[Stored items]
----

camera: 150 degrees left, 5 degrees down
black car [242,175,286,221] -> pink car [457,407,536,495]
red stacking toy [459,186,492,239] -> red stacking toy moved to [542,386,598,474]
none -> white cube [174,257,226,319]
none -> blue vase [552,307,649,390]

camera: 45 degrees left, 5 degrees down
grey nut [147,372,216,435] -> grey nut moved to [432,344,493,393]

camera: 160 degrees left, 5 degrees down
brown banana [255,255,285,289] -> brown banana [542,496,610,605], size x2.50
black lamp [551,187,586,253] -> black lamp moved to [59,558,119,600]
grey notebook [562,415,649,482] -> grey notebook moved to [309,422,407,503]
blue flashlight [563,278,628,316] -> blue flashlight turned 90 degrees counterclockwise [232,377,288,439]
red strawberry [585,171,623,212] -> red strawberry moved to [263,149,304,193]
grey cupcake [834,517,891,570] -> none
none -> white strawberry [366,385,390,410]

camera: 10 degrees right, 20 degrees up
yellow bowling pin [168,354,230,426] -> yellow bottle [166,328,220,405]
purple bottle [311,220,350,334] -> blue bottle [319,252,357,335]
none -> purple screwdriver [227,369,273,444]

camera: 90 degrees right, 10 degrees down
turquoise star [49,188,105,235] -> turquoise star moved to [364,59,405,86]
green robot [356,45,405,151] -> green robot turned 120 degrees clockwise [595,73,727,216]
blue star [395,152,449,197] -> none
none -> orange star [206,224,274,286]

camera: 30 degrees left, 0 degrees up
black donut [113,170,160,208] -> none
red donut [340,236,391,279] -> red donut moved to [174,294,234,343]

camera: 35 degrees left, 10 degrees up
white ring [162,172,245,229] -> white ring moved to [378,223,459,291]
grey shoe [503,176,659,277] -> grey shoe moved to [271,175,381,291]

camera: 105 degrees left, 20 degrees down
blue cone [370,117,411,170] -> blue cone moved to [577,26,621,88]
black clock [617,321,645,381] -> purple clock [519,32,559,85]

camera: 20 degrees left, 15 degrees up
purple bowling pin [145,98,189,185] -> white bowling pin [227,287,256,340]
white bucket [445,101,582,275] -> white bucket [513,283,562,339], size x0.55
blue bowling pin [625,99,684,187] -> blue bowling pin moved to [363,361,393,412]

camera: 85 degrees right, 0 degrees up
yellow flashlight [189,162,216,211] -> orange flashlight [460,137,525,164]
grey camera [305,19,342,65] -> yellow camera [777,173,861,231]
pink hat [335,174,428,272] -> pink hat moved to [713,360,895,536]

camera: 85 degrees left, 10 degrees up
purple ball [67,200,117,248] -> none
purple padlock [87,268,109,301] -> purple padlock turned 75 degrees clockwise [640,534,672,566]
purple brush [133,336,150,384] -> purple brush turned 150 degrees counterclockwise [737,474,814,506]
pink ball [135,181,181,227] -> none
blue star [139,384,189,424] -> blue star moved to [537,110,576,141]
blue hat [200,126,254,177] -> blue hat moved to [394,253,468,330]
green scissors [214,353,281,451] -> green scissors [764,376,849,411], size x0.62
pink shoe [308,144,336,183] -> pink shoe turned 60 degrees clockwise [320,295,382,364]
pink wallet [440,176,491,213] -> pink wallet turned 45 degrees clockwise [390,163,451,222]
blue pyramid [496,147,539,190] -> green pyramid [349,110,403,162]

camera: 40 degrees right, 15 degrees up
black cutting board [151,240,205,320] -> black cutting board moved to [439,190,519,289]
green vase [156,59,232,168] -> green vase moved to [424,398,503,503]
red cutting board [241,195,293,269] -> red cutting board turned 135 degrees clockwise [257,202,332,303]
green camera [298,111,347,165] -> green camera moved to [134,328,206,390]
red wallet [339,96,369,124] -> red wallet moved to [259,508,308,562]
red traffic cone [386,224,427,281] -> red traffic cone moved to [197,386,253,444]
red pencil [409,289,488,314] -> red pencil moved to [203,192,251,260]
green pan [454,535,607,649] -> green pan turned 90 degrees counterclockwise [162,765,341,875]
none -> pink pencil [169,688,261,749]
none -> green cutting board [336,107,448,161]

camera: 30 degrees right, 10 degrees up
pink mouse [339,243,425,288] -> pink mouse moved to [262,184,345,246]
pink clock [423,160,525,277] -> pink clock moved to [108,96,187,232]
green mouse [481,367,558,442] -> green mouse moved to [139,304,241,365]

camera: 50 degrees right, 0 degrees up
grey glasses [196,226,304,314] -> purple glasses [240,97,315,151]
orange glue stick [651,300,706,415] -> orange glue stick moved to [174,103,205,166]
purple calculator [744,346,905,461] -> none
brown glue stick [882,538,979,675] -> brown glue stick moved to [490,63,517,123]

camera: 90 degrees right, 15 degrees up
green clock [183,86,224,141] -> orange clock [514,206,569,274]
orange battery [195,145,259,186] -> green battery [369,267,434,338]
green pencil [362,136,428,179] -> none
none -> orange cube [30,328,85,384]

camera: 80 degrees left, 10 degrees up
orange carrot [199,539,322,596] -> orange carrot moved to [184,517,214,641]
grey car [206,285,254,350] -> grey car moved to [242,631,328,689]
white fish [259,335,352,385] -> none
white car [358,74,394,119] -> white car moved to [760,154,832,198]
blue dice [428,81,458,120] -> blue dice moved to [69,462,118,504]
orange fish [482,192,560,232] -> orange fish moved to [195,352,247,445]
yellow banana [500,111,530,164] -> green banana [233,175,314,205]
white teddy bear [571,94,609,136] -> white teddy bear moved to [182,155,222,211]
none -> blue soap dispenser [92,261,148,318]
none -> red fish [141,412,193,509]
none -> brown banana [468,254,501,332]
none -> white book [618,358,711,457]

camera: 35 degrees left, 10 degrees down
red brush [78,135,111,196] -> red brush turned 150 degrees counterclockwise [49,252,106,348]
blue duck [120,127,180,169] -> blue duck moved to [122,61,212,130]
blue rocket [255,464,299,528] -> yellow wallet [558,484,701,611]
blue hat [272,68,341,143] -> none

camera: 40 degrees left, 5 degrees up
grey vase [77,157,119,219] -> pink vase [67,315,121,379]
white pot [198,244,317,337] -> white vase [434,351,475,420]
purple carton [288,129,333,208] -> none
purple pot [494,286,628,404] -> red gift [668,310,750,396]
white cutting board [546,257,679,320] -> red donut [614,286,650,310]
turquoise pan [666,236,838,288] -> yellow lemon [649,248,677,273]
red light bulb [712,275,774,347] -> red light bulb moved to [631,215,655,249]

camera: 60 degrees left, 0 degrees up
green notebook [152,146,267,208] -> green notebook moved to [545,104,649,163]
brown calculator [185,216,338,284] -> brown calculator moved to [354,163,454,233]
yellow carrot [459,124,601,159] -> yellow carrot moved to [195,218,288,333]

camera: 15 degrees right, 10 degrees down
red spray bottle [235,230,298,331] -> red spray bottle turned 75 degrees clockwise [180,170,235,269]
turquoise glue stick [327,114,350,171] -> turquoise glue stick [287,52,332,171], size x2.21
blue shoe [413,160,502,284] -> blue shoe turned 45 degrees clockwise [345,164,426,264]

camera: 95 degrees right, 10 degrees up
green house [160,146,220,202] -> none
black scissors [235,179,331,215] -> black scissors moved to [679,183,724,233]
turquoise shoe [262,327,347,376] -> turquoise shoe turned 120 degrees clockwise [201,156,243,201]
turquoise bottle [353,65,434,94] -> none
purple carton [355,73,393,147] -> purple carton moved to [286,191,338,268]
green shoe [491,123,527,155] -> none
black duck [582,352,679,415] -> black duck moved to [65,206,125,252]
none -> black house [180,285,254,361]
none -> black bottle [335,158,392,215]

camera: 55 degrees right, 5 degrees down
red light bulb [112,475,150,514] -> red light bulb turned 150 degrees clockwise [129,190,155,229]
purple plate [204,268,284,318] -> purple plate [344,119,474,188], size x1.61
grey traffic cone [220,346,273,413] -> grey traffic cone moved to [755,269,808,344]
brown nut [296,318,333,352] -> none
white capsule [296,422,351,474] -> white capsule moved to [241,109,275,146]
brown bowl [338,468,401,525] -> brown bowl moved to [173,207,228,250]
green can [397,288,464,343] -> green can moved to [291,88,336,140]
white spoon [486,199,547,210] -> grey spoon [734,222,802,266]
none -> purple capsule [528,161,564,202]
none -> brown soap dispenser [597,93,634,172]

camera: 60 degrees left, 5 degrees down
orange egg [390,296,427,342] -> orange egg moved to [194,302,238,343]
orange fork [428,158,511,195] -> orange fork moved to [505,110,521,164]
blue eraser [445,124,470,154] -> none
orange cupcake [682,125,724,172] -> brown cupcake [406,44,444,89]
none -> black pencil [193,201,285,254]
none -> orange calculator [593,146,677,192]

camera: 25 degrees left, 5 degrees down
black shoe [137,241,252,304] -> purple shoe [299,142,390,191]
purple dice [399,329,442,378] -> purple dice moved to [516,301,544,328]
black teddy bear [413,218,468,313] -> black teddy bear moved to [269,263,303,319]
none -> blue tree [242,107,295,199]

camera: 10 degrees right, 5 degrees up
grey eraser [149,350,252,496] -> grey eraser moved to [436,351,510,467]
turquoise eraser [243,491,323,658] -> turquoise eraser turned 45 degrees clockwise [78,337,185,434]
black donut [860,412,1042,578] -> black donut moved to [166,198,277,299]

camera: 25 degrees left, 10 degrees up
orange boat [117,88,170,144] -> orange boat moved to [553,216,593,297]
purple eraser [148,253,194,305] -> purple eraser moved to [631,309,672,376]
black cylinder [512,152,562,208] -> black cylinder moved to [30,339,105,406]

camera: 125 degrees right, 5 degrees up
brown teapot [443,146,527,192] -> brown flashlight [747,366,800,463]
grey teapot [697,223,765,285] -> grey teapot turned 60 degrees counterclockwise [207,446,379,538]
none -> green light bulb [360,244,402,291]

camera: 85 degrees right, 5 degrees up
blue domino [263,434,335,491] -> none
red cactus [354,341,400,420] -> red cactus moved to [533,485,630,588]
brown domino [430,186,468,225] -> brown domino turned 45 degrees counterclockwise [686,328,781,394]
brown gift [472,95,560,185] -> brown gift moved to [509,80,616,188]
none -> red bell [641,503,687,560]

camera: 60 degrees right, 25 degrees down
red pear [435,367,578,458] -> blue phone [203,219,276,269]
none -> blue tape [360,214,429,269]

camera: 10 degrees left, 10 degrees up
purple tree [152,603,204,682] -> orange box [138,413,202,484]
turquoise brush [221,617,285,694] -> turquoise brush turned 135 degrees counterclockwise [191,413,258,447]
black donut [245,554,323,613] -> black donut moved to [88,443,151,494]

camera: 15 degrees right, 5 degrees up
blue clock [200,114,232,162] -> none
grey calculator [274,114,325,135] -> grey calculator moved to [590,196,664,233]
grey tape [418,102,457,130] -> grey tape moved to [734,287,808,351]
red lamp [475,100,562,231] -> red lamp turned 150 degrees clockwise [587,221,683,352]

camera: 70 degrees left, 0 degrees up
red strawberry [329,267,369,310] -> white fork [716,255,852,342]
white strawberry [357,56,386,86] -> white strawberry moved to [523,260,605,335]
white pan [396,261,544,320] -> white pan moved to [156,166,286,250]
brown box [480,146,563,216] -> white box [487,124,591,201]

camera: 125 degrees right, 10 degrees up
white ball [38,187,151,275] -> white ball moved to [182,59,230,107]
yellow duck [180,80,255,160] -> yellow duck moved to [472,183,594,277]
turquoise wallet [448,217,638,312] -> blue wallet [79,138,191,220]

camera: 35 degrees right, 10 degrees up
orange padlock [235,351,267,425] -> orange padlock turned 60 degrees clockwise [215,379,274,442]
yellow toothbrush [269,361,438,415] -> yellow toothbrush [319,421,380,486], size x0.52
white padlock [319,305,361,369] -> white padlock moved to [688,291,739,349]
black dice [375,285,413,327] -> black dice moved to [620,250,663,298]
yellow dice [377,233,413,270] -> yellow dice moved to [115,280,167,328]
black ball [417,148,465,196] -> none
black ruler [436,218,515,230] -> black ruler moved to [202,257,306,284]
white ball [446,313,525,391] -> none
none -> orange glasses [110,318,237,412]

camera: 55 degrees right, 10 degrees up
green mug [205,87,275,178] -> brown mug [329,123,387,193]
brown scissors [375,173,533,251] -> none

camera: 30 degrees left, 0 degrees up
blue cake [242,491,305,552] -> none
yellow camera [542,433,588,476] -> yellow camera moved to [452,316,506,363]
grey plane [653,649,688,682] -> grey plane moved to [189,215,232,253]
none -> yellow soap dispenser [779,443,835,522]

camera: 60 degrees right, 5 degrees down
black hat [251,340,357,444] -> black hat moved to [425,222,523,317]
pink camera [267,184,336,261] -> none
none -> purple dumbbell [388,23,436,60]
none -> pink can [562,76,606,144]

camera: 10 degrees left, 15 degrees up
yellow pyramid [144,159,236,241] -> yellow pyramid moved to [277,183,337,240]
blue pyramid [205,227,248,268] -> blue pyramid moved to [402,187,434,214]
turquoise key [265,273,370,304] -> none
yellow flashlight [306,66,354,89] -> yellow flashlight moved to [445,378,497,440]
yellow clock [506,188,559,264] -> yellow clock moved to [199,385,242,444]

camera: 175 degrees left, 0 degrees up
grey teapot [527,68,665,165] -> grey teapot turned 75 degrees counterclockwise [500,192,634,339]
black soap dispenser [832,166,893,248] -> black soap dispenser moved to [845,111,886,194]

----

◆ **EXERCISE REQUIREMENTS**:
What is needed is a verbatim copy of every line in the records above from the one containing "red stacking toy [459,186,492,239]" down to the one containing "brown banana [255,255,285,289]", both included, and nothing more.

◆ **ANSWER SPACE**:
red stacking toy [459,186,492,239] -> red stacking toy moved to [542,386,598,474]
none -> white cube [174,257,226,319]
none -> blue vase [552,307,649,390]

camera: 45 degrees left, 5 degrees down
grey nut [147,372,216,435] -> grey nut moved to [432,344,493,393]

camera: 160 degrees left, 5 degrees down
brown banana [255,255,285,289] -> brown banana [542,496,610,605], size x2.50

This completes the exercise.